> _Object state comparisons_
==========

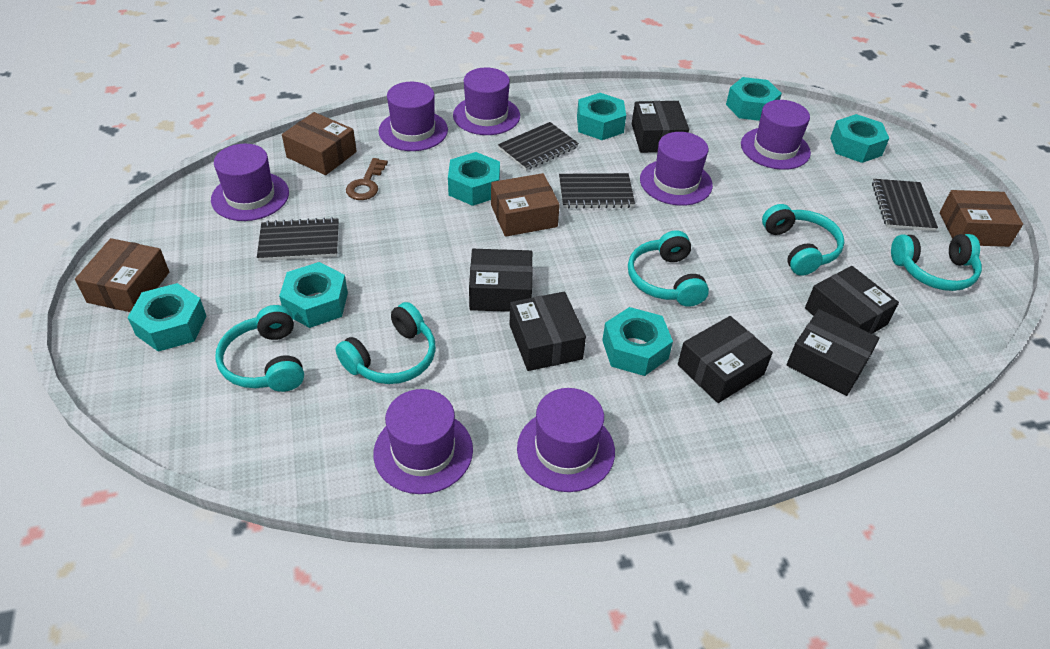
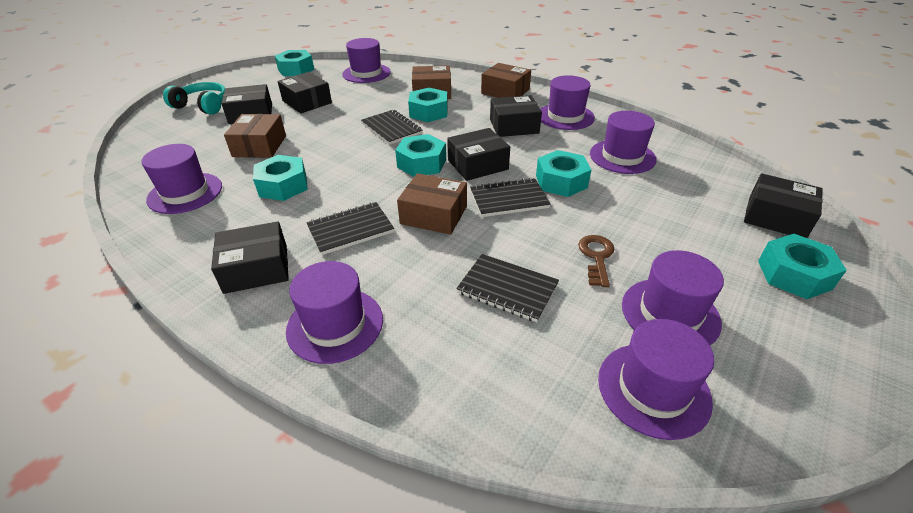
turquoise headphones: 5 -> 1
turquoise nut: 7 -> 6

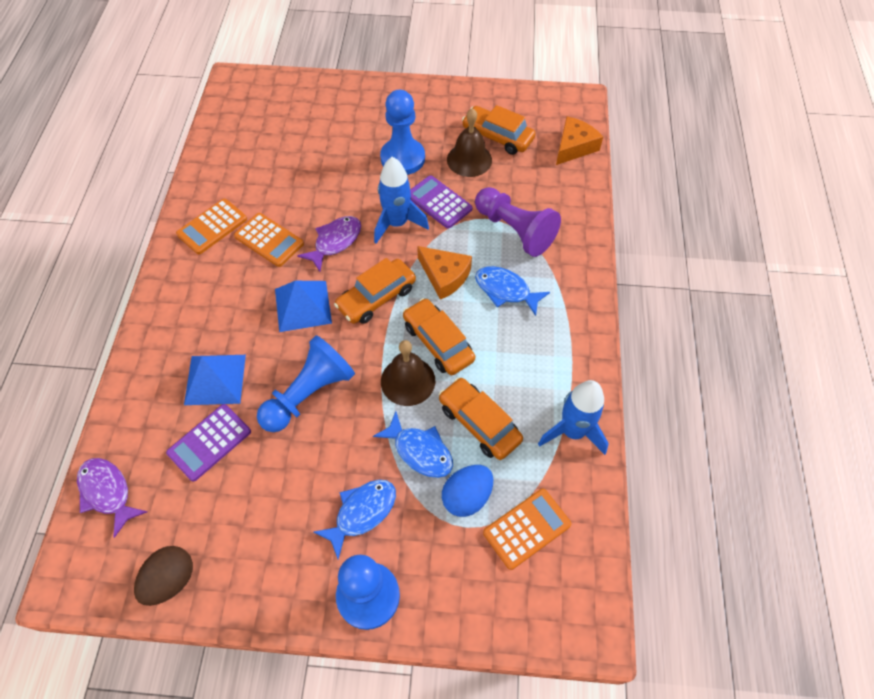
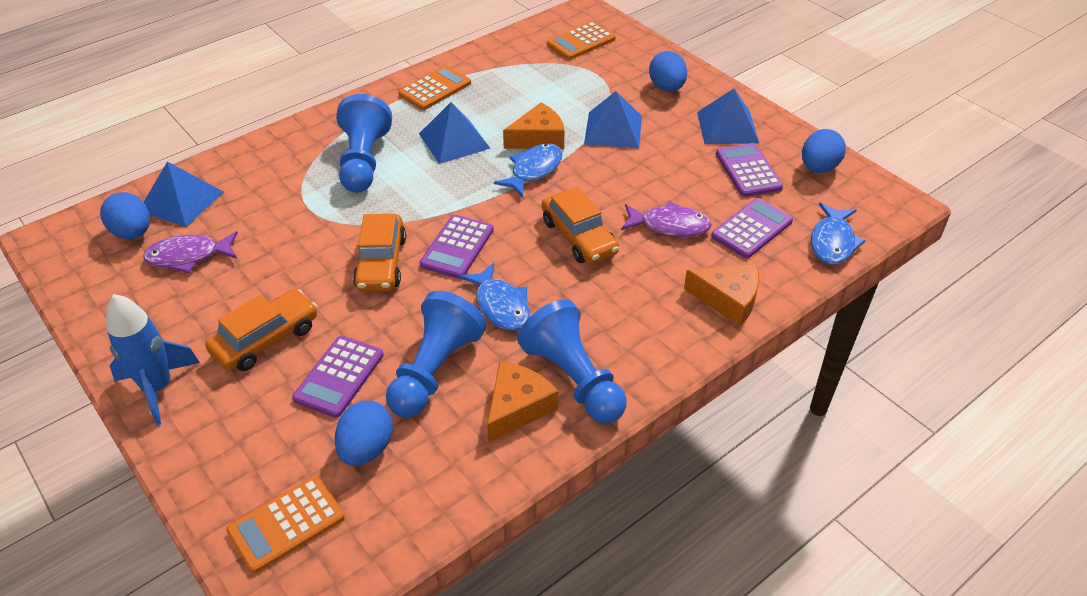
blue egg: 1 -> 4
blue pyramid: 2 -> 4
blue rocket: 2 -> 1
brown bell: 2 -> 0
brown egg: 1 -> 0
orange car: 4 -> 3
orange cheese: 2 -> 3
purple calculator: 2 -> 4
purple pawn: 1 -> 0

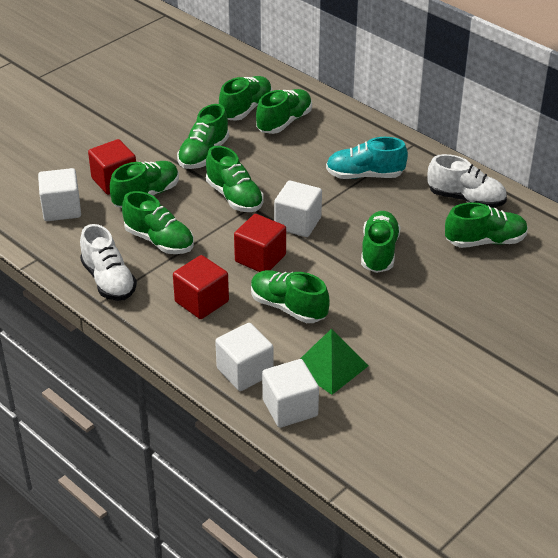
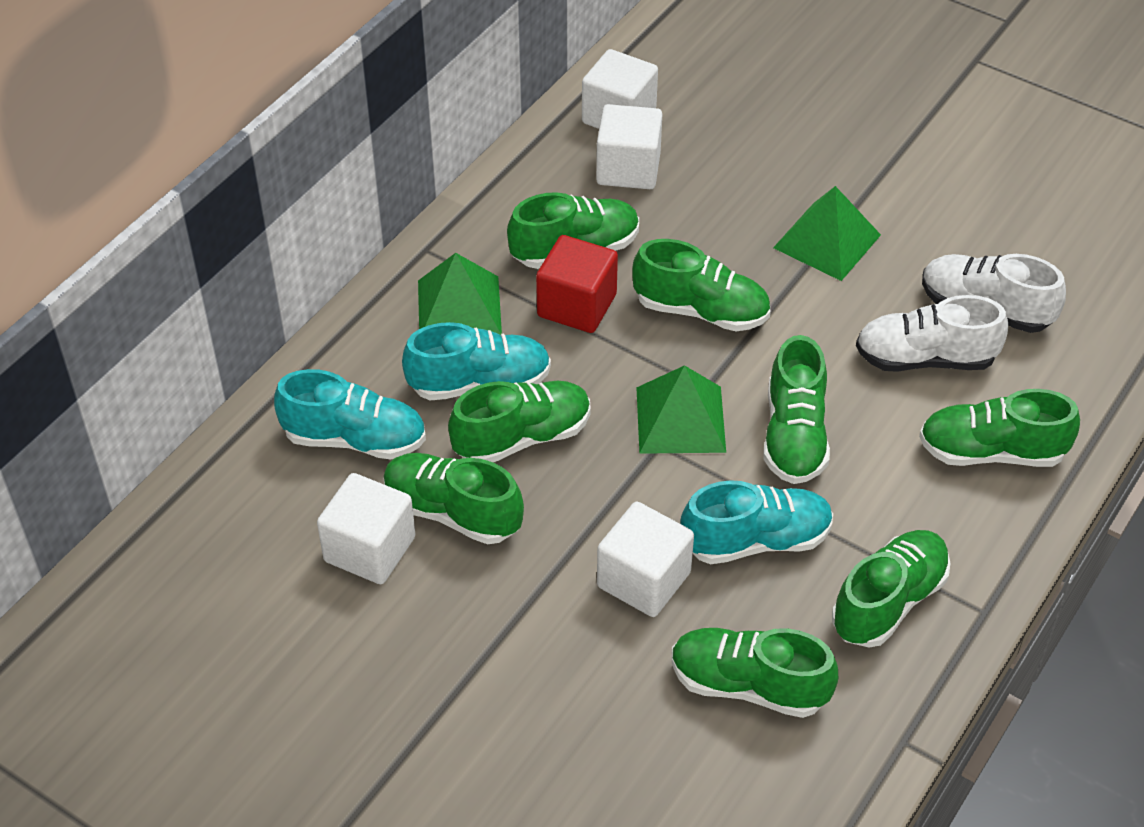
green pyramid: 1 -> 3
green shoe: 9 -> 8
red cube: 3 -> 1
turquoise shoe: 1 -> 3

==========

> _Work request_
Every entry above needs to be copied exactly, and no pictures go with it.

> _Answer below_
turquoise headphones: 5 -> 1
turquoise nut: 7 -> 6

blue egg: 1 -> 4
blue pyramid: 2 -> 4
blue rocket: 2 -> 1
brown bell: 2 -> 0
brown egg: 1 -> 0
orange car: 4 -> 3
orange cheese: 2 -> 3
purple calculator: 2 -> 4
purple pawn: 1 -> 0

green pyramid: 1 -> 3
green shoe: 9 -> 8
red cube: 3 -> 1
turquoise shoe: 1 -> 3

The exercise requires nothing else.